==== SOURCE DATA

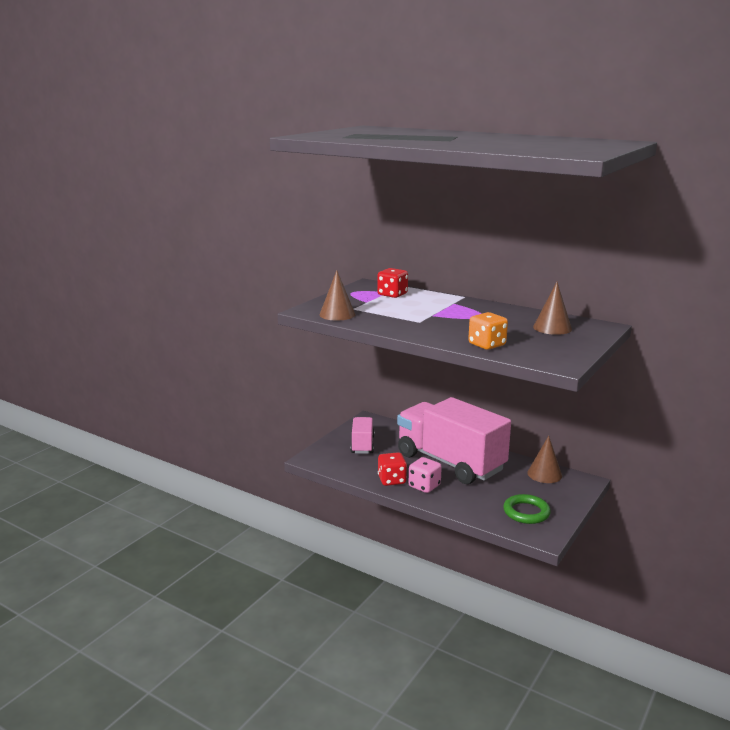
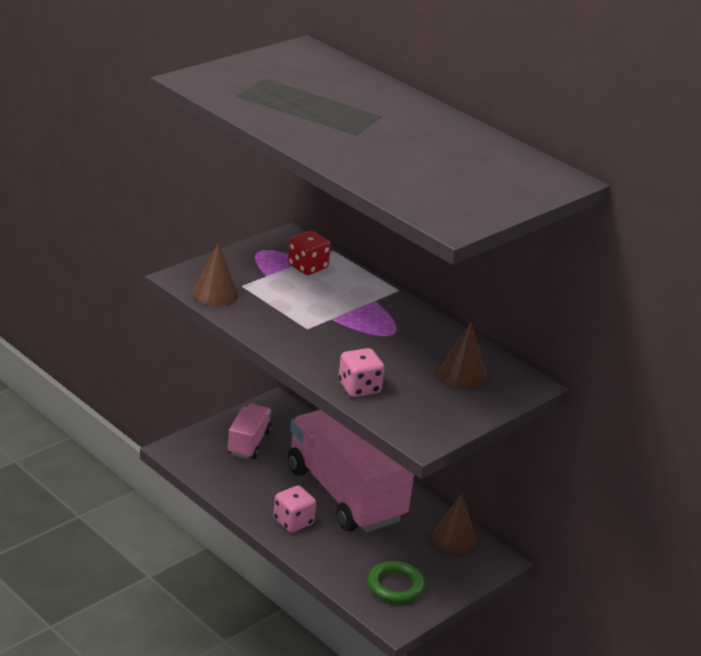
camera: 10 degrees right, 10 degrees up
(392, 480) = (258, 504): red dice -> none
(487, 345) = (359, 388): orange dice -> pink dice

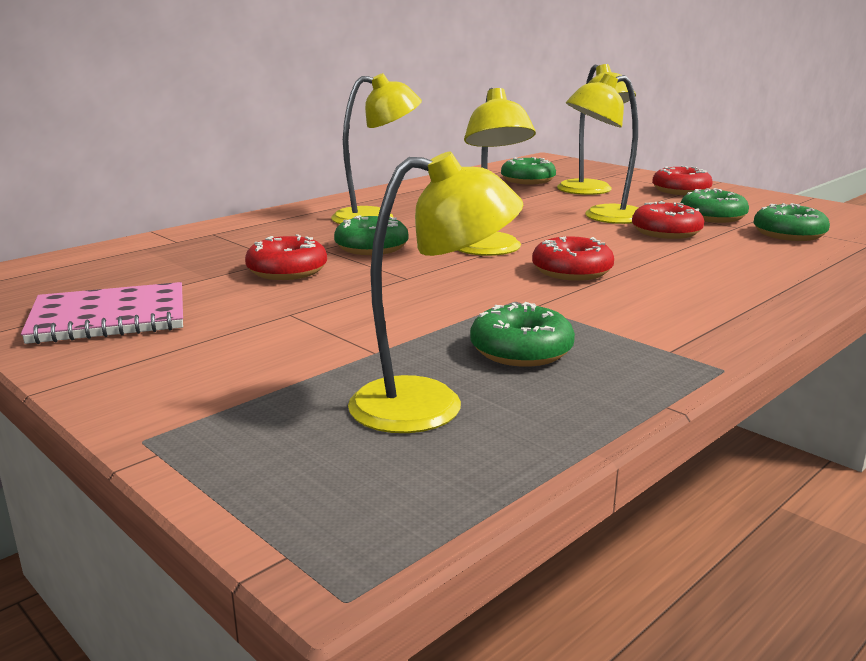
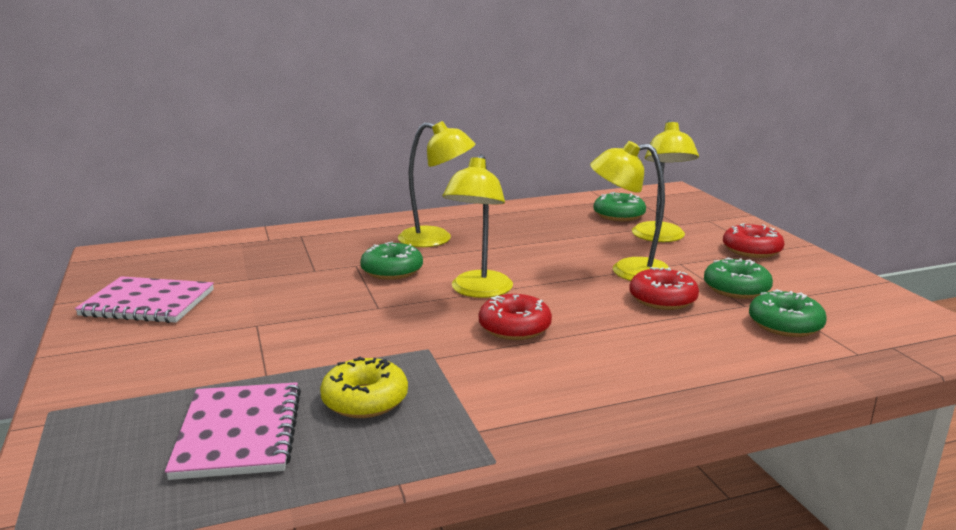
camera: 25 degrees right, 0 degrees up
(287, 271) = (304, 283): red donut -> none
(430, 405) = (239, 433): yellow lamp -> pink notebook
(521, 351) = (365, 400): green donut -> yellow donut

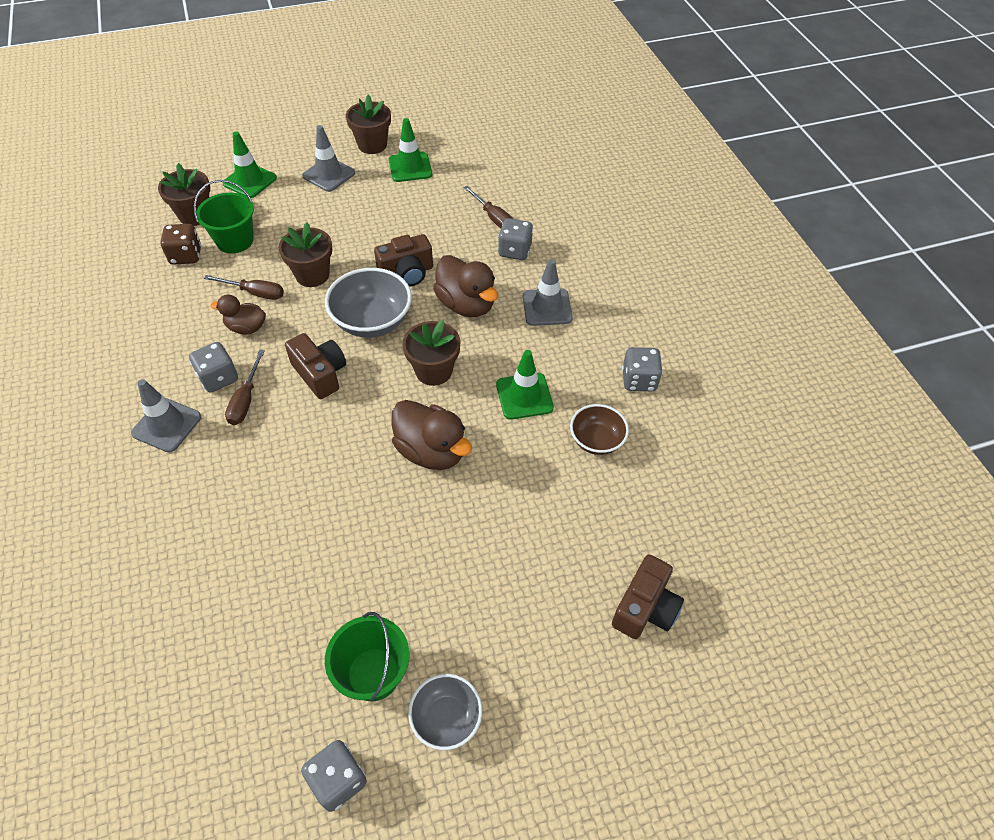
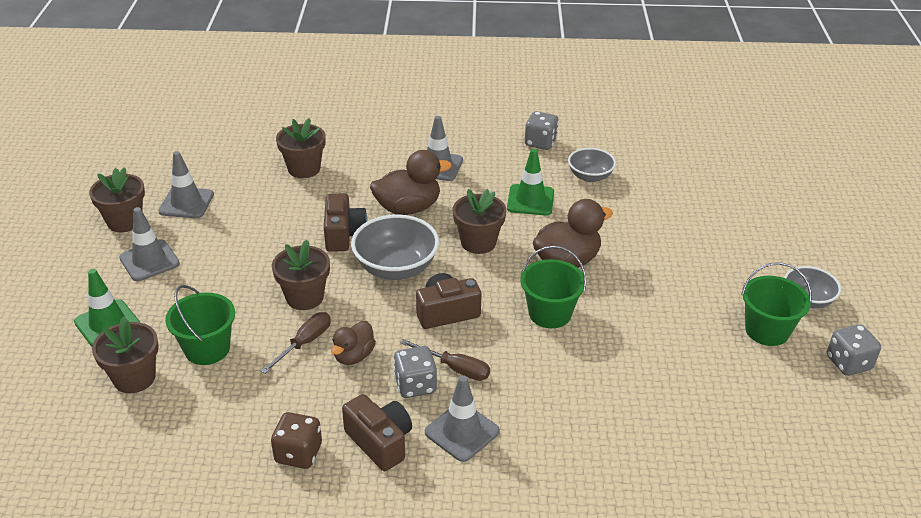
camera: 70 degrees left, 15 degrees down
(186, 256) = (204, 393): brown dice -> brown dice (298, 454)
(342, 454) = (550, 313): none -> green bucket
(410, 167) = (186, 203): green traffic cone -> grey traffic cone
(493, 218) = (304, 169): brown screwdriver -> brown flower pot
(514, 251) = (357, 167): grey dice -> none
(596, 440) = (590, 176): brown bowl -> grey bowl
(645, 608) = (739, 192): brown camera -> brown camera (380, 442)

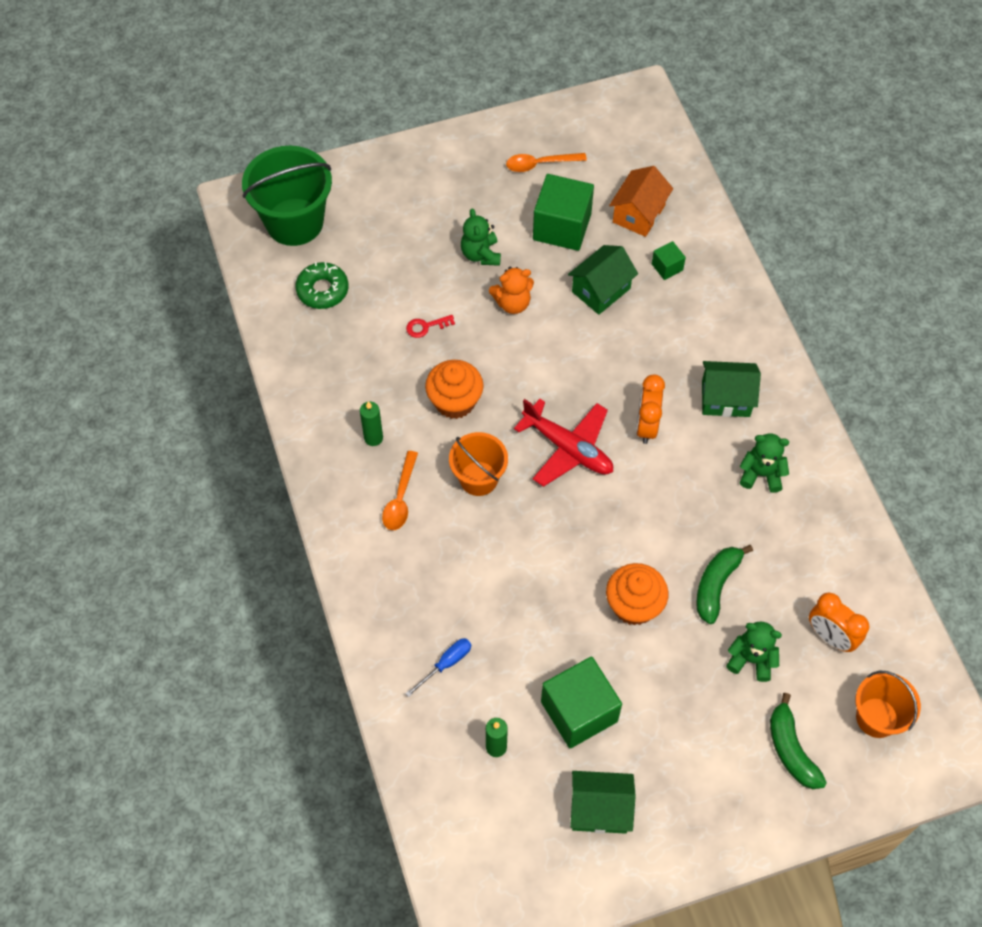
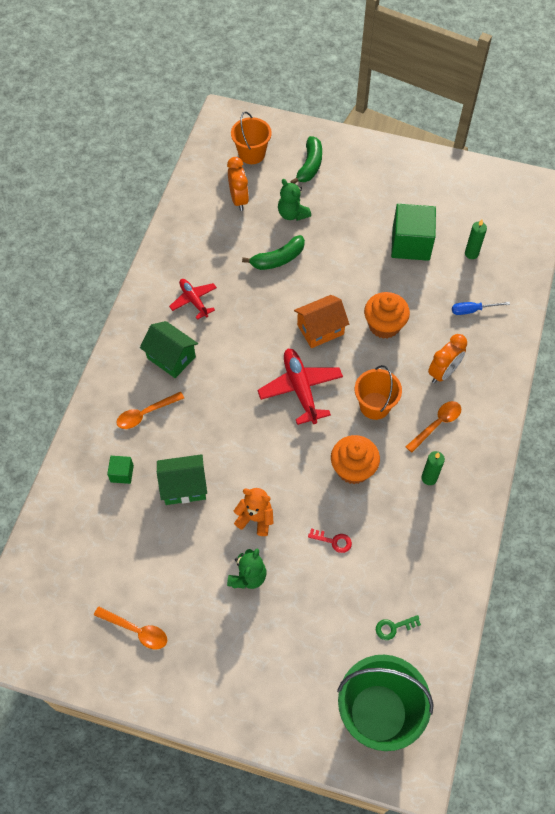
camera: 145 degrees left, 0 degrees up
(322, 290) = (393, 627): green donut -> green key
(562, 227) = (168, 559): green cube -> none
(600, 809) = (434, 196): green house -> none
(634, 605) = (335, 276): orange cupcake -> orange cupcake (384, 325)
(638, 214) = (102, 531): orange house -> orange house (320, 329)
(646, 426) = (237, 372): orange clock -> orange clock (443, 372)
(697, 330) = (145, 414): none -> orange spoon
(761, 474) = (194, 300): green teddy bear -> red plane

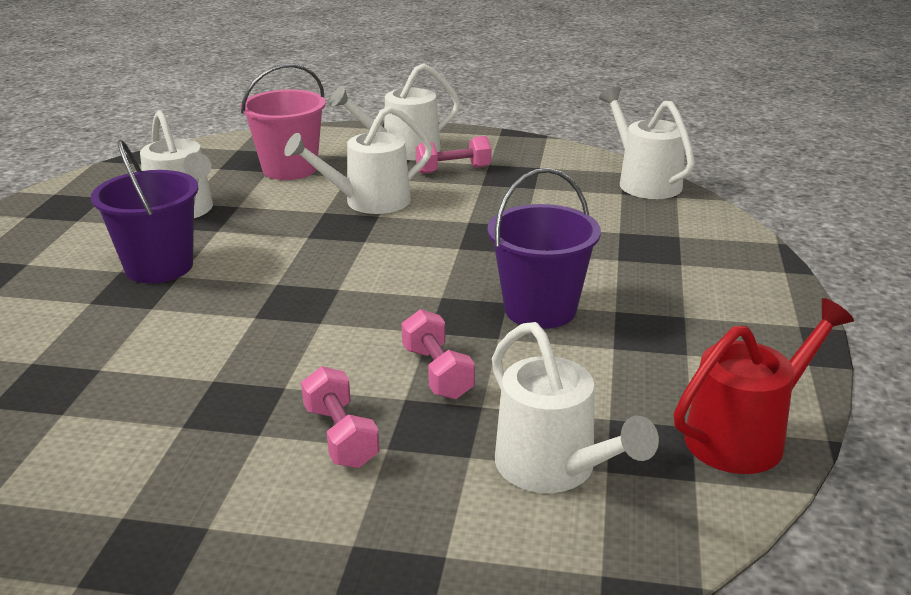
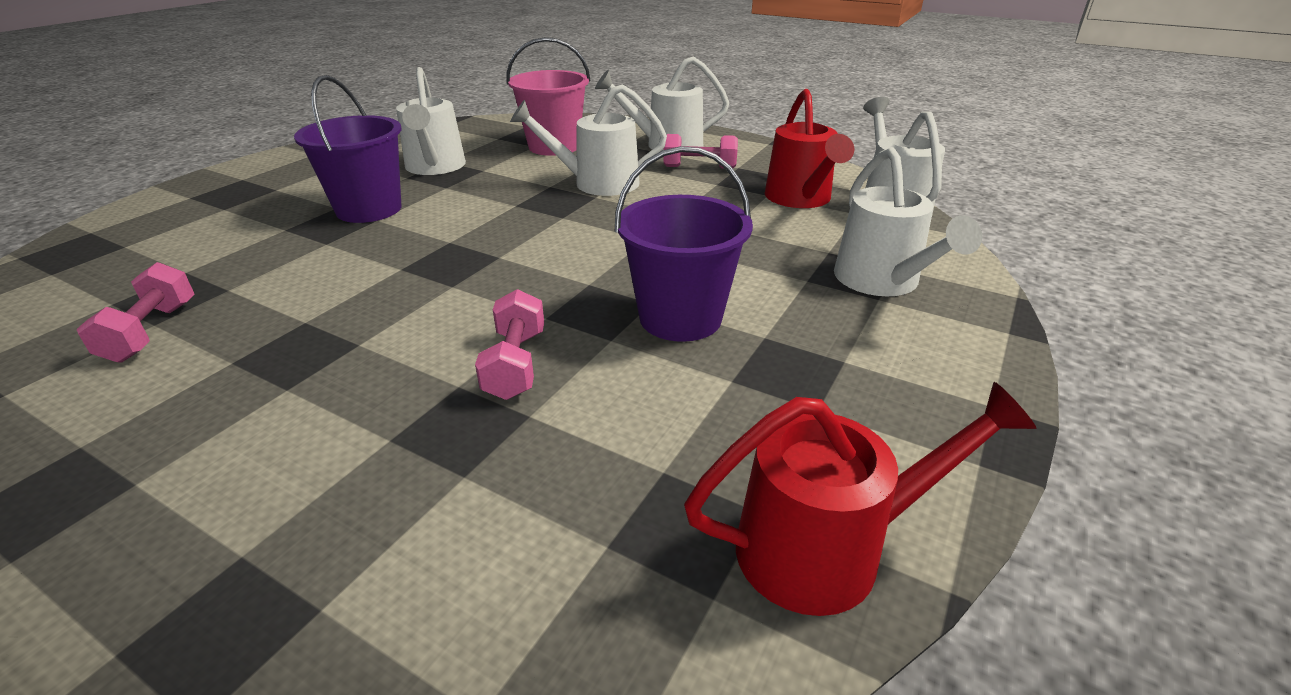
camera: 20 degrees right, 5 degrees up
(340, 436) = (357, 412): pink dumbbell -> pink dumbbell (151, 332)
(554, 469) = (545, 523): white watering can -> white watering can (882, 282)
(566, 187) = (800, 199): none -> red watering can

========

DESCRIPTION OF THE TASK ▸ Taking the records above as input, show every line in which the word "green" is present.

SOLUTION TO THIS PROBLEM ▸
(521, 351) = (365, 400): green donut -> yellow donut
(342, 454) = (550, 313): none -> green bucket
(410, 167) = (186, 203): green traffic cone -> grey traffic cone
(322, 290) = (393, 627): green donut -> green key
(562, 227) = (168, 559): green cube -> none
(600, 809) = (434, 196): green house -> none
(761, 474) = (194, 300): green teddy bear -> red plane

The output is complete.